*** Opening Dataset records ***

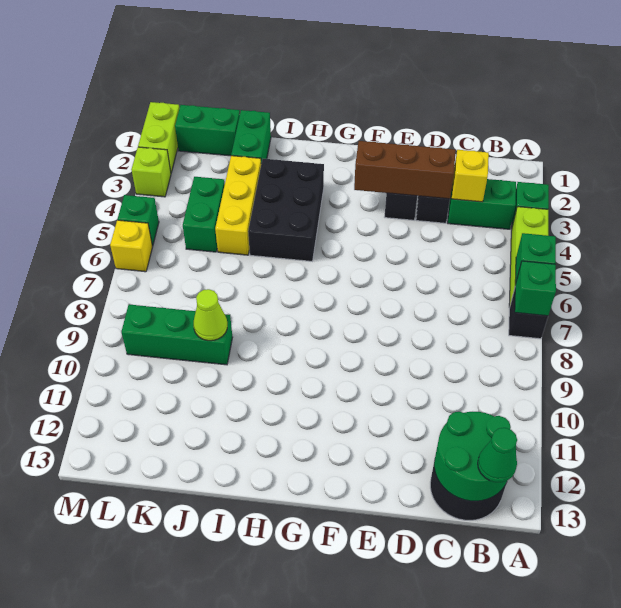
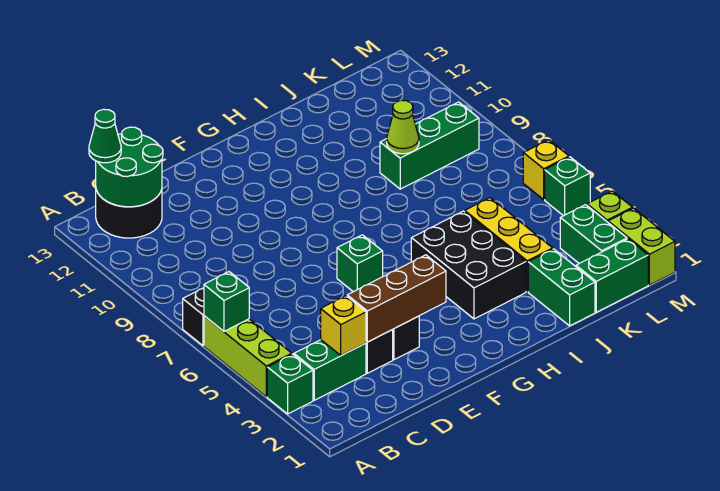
green 1x1 brick [515,261,556,316] -> green 1x1 brick moved to [337,235,383,292]
green 1x2 brick [183,177,225,252] -> green 1x2 brick moved to [560,205,627,263]

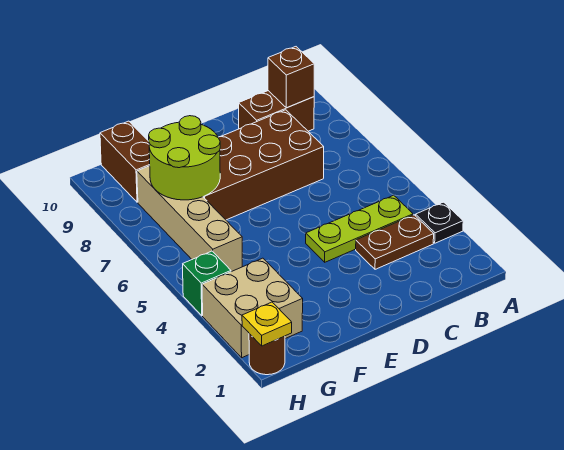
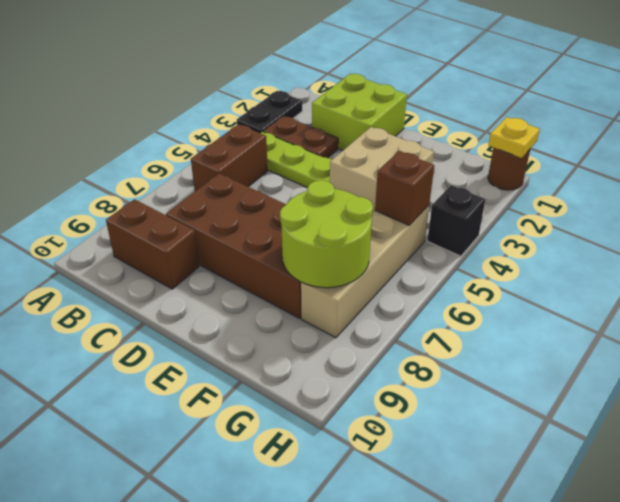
black 1x1 plate [416,202,463,243] -> black 1x2 plate [237,91,302,133]
brown 1x1 brick [268,47,314,108] -> brown 1x1 brick moved to [375,151,434,225]
none -> lime 2x2 brick [312,74,407,150]
tan 2x2 brick [202,258,303,358] -> tan 2x2 brick moved to [330,127,434,212]
brown 1x2 brick [100,121,150,202] -> brown 1x2 brick moved to [191,124,268,191]
green 1x1 brick [183,251,231,316] -> black 1x1 brick [427,185,485,256]

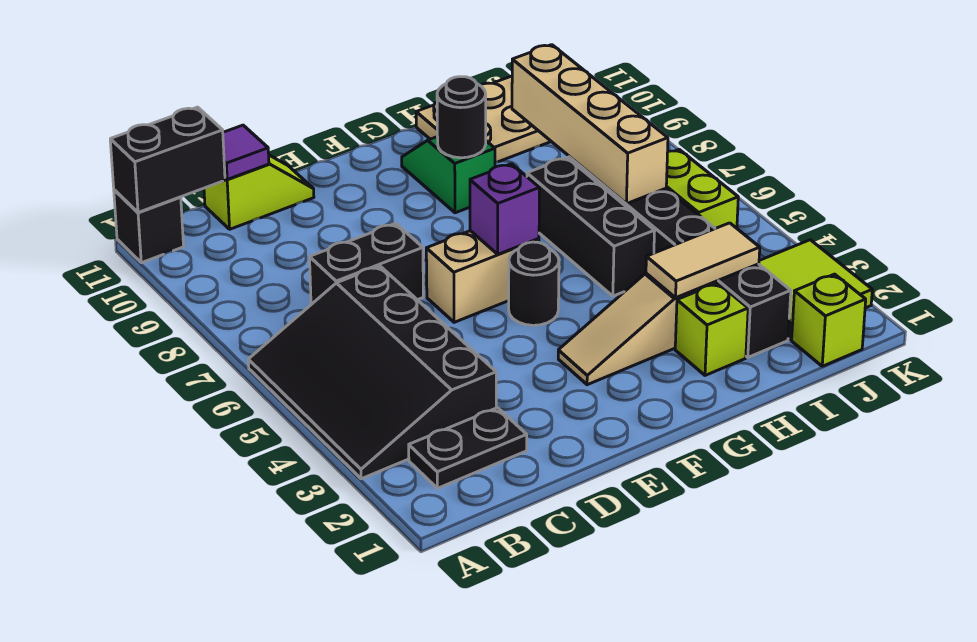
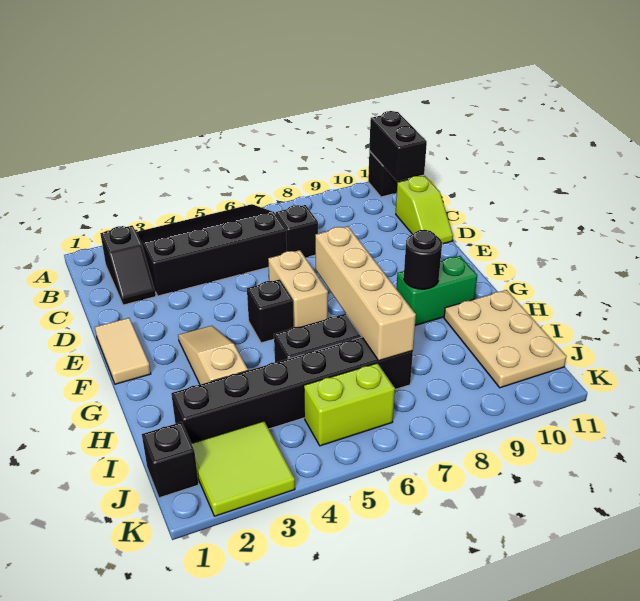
black 1x2 plate [409,408,527,488] -> black 1x2 slope [100,226,156,305]
black 1x2 brick [310,223,423,304] -> black 1x1 brick [276,205,318,257]
purple 1x1 tile [223,125,269,179] -> none
black 1x1 round brick [509,242,559,325] -> black 1x1 brick [247,279,294,343]
purple 1x1 brick [470,164,540,254] -> none
green 1x2 slope [402,137,495,213] -> green 1x2 brick [396,256,477,325]
lime 1x1 brick [675,283,748,375] -> none
tan 1x2 tile [646,223,760,298] -> tan 1x2 tile moved to [95,318,151,384]
tan 1x4 brick [512,45,668,204] -> tan 1x4 brick turned to [315,226,416,361]
lime 1x1 brick [792,274,866,366] -> black 1x1 brick [142,422,199,498]

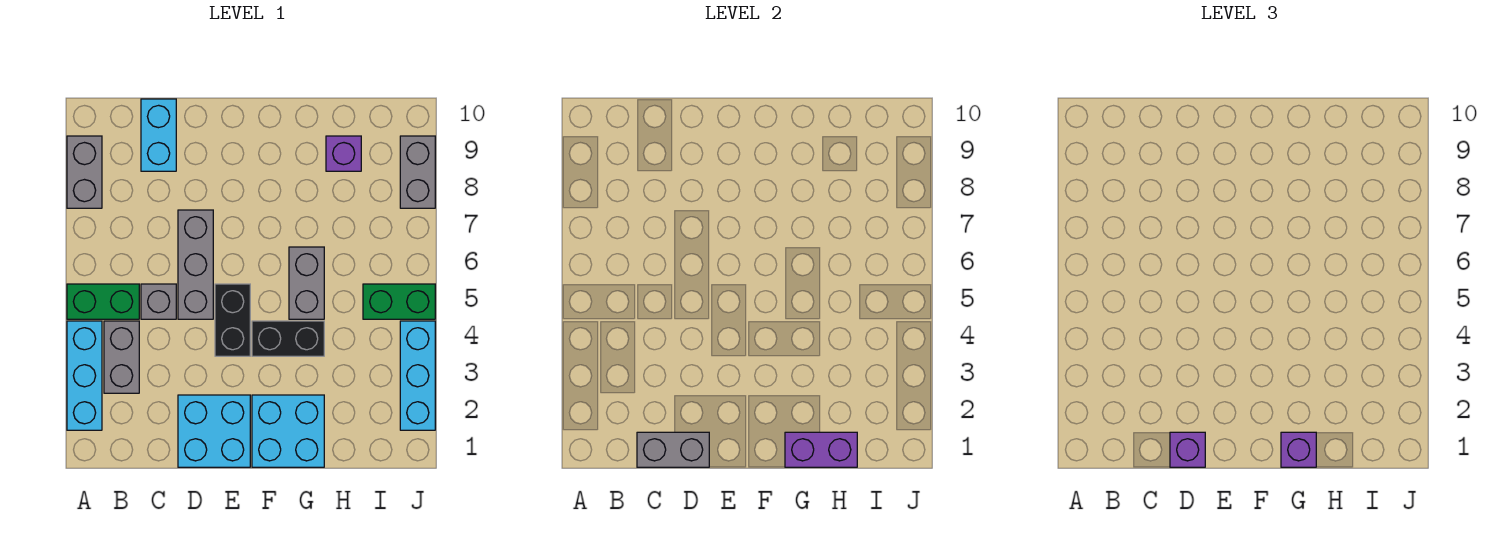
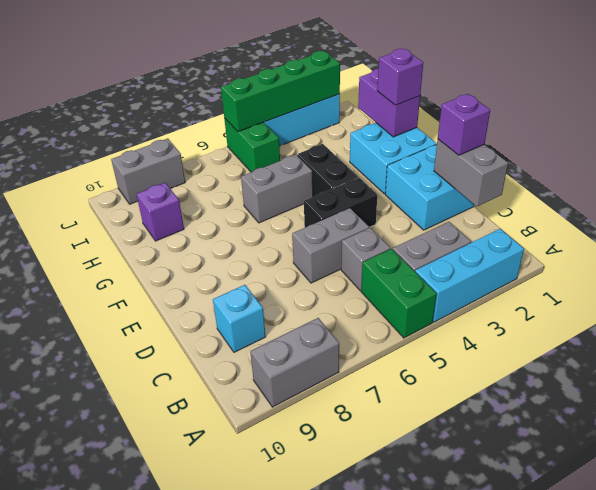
cyan 1x2 brick [141,99,176,171] -> cyan 1x1 brick [213,285,266,352]
grey 1x3 brick [178,210,213,319] -> grey 1x2 brick [292,208,369,283]
none -> green 1x4 brick [221,51,340,132]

*** Closing Dataset records ***

**What the task requires**: Your task is to show every line of the listing above containing "lime".

**Output of the exercise**:
none -> lime 2x2 brick [312,74,407,150]
lime 1x1 brick [675,283,748,375] -> none
lime 1x1 brick [792,274,866,366] -> black 1x1 brick [142,422,199,498]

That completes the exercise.